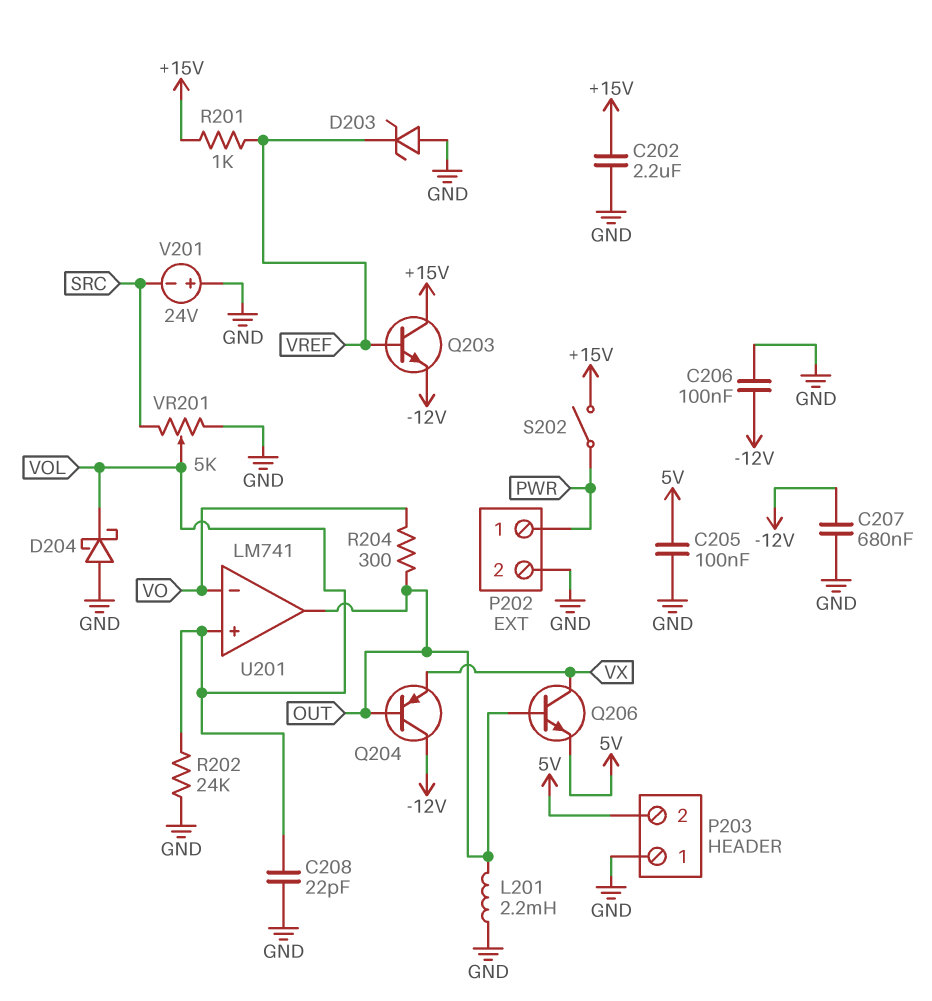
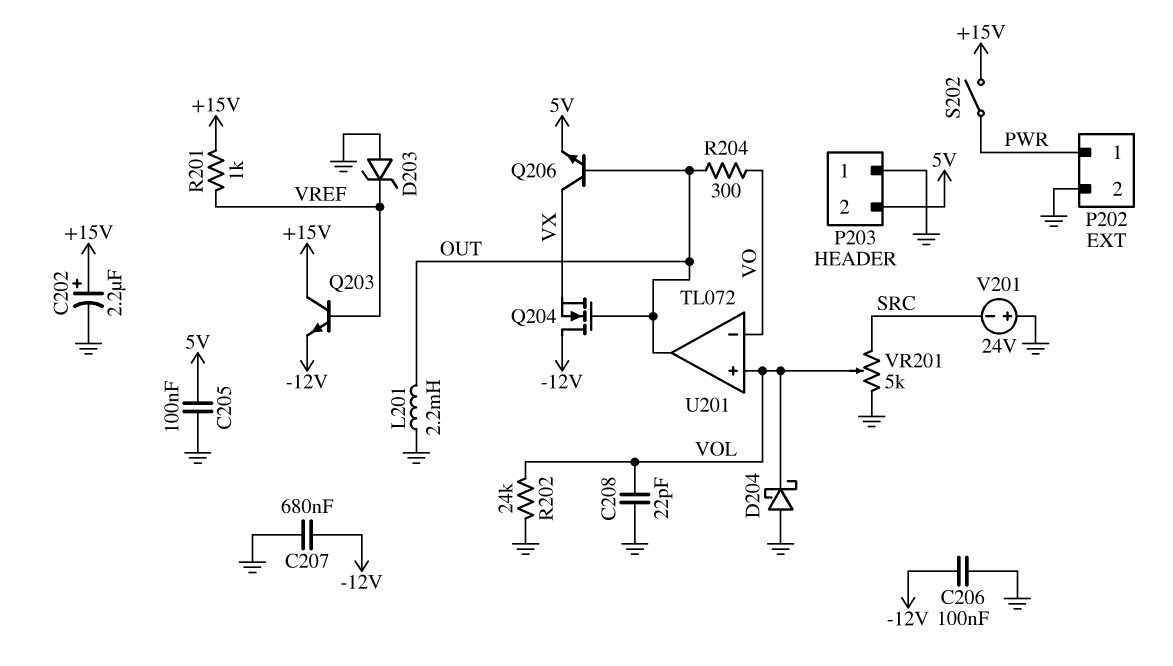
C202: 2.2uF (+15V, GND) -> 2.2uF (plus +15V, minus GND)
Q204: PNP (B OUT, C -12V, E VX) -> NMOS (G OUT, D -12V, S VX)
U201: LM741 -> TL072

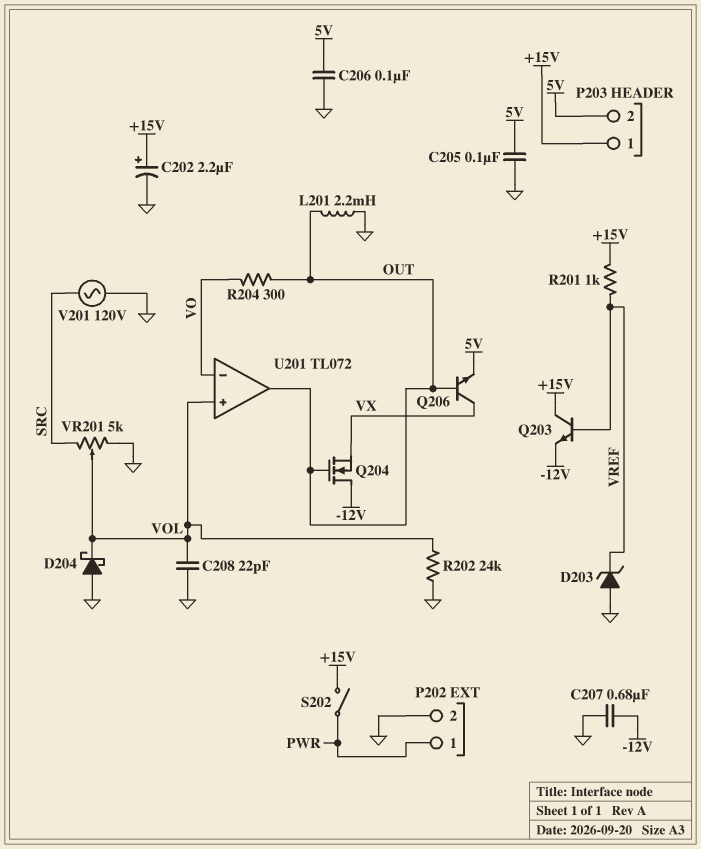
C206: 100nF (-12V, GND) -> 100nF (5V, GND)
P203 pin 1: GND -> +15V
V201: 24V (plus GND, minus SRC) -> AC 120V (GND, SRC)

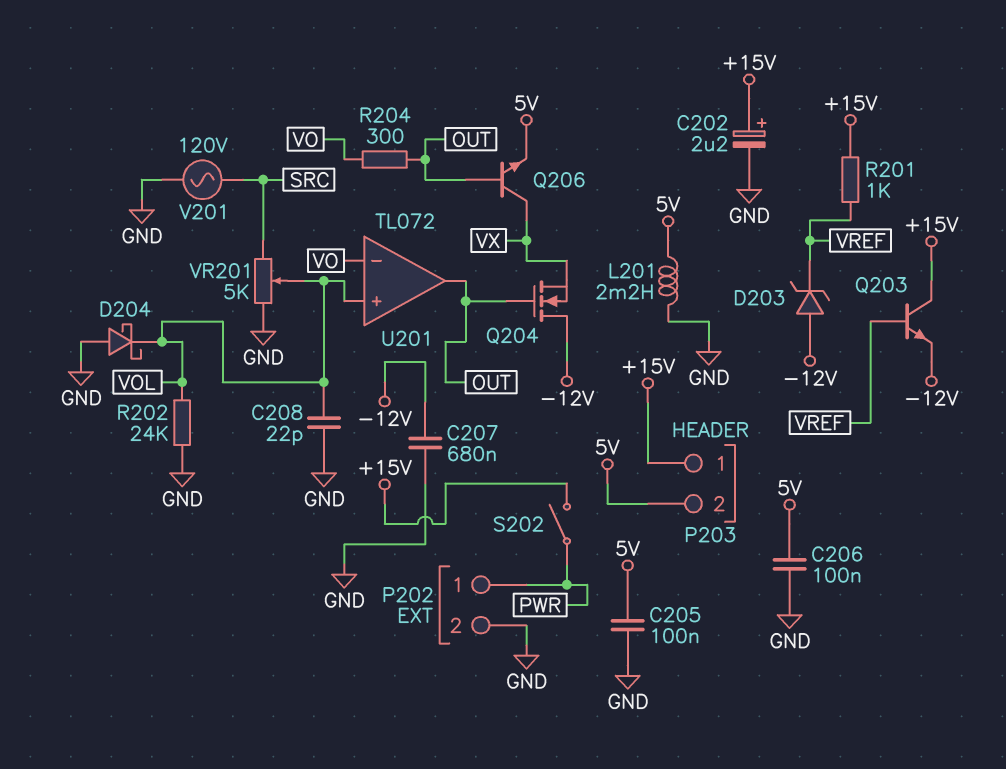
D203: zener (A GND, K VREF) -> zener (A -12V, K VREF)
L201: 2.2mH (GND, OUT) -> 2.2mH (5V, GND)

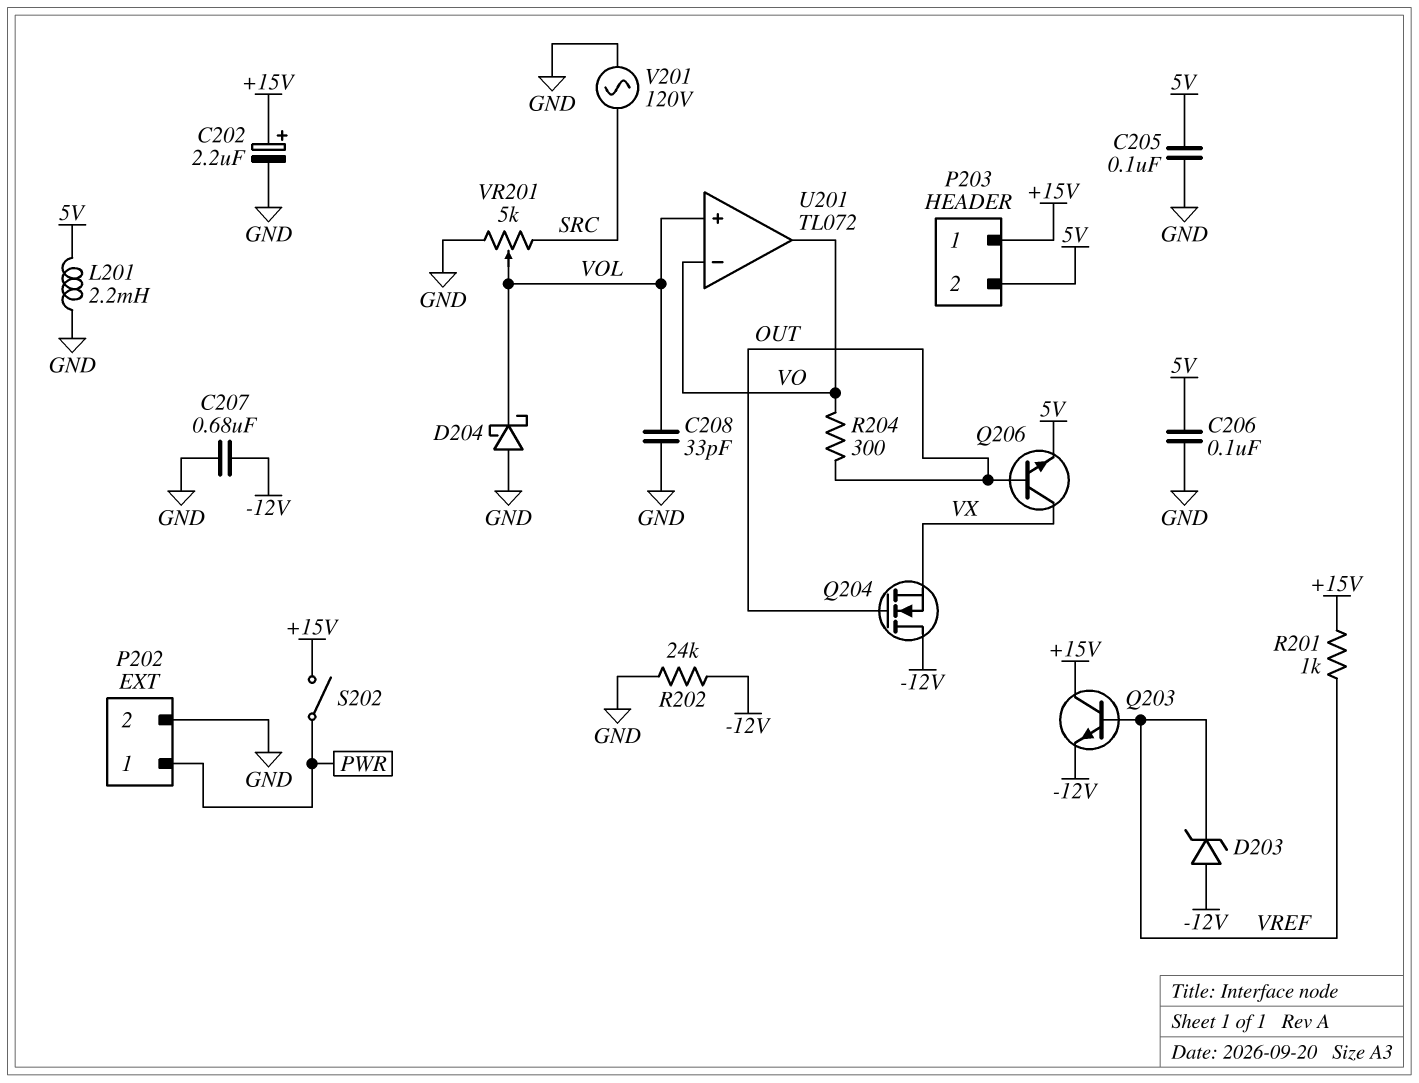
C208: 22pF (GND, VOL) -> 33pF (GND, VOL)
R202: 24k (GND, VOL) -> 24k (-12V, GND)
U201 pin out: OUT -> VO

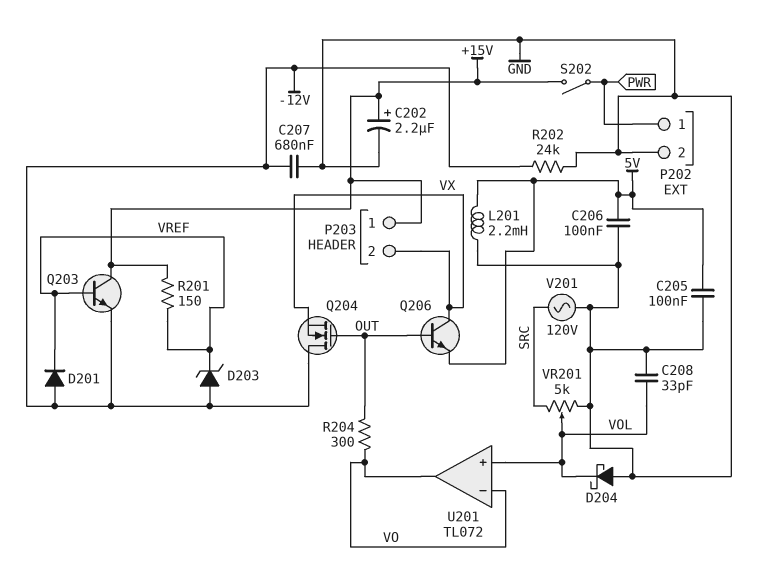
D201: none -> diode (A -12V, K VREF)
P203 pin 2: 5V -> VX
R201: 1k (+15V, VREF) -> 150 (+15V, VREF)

################

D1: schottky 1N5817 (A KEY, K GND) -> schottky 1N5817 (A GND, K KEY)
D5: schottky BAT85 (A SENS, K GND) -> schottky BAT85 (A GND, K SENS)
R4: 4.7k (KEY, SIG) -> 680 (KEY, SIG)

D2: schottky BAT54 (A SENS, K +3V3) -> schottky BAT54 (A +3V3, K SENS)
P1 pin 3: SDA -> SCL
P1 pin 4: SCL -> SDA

################

When you reach the line that has "C208: 22pF (GND, VOL) -> 33pF (GND, VOL)" in the data above, start repeating lines exactly, and stop after the line that has "R201: 1k (+15V, VREF) -> 150 (+15V, VREF)"; pictures stay out.

C208: 22pF (GND, VOL) -> 33pF (GND, VOL)
R202: 24k (GND, VOL) -> 24k (-12V, GND)
U201 pin out: OUT -> VO

D201: none -> diode (A -12V, K VREF)
P203 pin 2: 5V -> VX
R201: 1k (+15V, VREF) -> 150 (+15V, VREF)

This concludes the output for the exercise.